> _EXERCISE DIRECTIONS_: Return the records word for word. Pictures do not belong in the copy.
== RECORDS ==
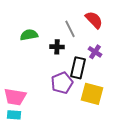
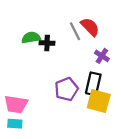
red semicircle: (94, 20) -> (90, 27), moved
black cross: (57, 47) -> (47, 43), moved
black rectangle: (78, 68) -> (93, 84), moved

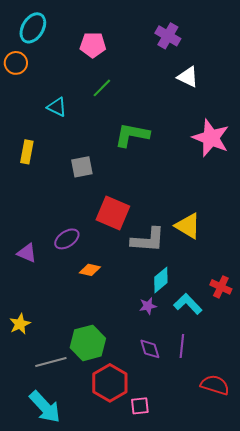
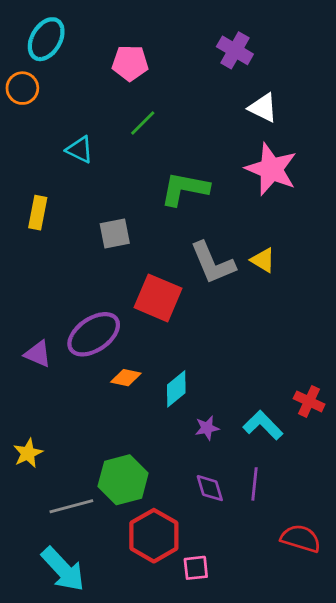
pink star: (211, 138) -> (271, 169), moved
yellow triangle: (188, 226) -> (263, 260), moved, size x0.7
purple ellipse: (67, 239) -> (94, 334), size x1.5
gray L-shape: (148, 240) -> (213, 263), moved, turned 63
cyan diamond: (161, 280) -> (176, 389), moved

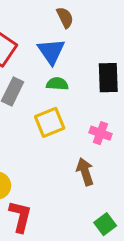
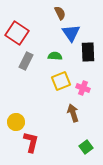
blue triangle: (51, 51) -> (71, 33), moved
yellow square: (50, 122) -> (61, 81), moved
===
> _ANSWER TO THE PROBLEM_:
red semicircle: (94, 20) -> (90, 27), moved
black cross: (57, 47) -> (47, 43), moved
black rectangle: (78, 68) -> (93, 84), moved

pink star: (211, 138) -> (271, 169), moved
yellow triangle: (188, 226) -> (263, 260), moved, size x0.7
purple ellipse: (67, 239) -> (94, 334), size x1.5
gray L-shape: (148, 240) -> (213, 263), moved, turned 63
cyan diamond: (161, 280) -> (176, 389), moved

blue triangle: (51, 51) -> (71, 33), moved
yellow square: (50, 122) -> (61, 81), moved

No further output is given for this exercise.